Segment Start: RECORDS PROVIDED

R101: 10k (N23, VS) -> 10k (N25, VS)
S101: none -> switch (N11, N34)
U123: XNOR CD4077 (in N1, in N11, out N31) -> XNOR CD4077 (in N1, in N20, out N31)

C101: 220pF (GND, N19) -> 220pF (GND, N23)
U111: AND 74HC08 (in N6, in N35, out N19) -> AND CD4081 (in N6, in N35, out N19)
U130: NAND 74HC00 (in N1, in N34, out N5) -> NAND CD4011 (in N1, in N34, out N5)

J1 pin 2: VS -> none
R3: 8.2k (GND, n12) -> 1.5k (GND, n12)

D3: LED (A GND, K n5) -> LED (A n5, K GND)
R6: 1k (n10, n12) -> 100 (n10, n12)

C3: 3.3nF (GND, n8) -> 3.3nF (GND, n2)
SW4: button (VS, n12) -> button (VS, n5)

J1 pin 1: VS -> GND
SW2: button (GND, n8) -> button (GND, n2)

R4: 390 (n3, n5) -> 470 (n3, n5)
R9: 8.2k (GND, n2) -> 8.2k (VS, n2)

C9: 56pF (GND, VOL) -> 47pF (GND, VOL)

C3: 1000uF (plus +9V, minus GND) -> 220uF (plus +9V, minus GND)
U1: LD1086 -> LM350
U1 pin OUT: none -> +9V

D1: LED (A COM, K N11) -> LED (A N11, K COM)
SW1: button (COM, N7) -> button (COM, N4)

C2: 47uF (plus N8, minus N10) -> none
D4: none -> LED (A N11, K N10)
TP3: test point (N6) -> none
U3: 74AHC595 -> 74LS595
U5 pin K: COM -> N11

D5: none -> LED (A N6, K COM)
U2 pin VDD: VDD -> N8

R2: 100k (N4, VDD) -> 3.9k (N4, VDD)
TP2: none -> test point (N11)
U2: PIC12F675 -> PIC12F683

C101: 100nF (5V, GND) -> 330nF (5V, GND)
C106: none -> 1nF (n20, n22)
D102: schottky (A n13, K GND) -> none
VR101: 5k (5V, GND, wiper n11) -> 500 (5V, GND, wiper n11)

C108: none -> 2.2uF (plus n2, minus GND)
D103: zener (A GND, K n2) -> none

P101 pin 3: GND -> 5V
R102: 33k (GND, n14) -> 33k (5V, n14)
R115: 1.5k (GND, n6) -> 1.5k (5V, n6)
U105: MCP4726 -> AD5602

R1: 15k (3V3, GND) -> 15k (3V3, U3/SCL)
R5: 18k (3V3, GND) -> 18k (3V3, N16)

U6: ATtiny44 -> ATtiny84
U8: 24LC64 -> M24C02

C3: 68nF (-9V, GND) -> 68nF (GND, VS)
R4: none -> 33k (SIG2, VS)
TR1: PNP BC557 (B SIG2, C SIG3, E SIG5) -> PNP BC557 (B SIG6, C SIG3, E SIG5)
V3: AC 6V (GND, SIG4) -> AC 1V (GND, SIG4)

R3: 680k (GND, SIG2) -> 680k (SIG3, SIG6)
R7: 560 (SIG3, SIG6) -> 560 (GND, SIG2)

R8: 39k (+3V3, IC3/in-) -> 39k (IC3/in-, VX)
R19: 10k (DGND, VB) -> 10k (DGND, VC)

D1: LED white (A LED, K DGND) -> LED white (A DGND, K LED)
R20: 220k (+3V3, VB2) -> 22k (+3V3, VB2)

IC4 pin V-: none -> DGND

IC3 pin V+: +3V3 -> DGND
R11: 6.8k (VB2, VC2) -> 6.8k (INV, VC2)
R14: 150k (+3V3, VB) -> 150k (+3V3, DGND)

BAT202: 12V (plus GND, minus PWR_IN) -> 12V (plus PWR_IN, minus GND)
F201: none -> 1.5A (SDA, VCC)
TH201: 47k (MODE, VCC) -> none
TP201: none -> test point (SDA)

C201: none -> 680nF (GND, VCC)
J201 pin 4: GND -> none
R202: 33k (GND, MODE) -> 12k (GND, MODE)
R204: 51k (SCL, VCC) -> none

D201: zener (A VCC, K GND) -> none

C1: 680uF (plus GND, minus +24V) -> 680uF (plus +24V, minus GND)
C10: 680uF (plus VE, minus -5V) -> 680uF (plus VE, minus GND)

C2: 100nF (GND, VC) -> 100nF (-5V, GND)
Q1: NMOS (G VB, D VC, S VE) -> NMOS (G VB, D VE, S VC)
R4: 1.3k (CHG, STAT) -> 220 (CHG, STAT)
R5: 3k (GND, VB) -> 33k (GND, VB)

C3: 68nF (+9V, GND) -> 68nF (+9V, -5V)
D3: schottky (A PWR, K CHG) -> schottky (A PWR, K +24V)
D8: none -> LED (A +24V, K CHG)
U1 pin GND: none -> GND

Segment End: RECORDS PROVIDED

* [EXERCISE PROMPT] If a line comes after the one containing "J1 pin 2: VS -> none", leave it out; set down every line of the data before it, and that line itself, exactly.

* [EXERCISE RESPONSE]
R101: 10k (N23, VS) -> 10k (N25, VS)
S101: none -> switch (N11, N34)
U123: XNOR CD4077 (in N1, in N11, out N31) -> XNOR CD4077 (in N1, in N20, out N31)

C101: 220pF (GND, N19) -> 220pF (GND, N23)
U111: AND 74HC08 (in N6, in N35, out N19) -> AND CD4081 (in N6, in N35, out N19)
U130: NAND 74HC00 (in N1, in N34, out N5) -> NAND CD4011 (in N1, in N34, out N5)

J1 pin 2: VS -> none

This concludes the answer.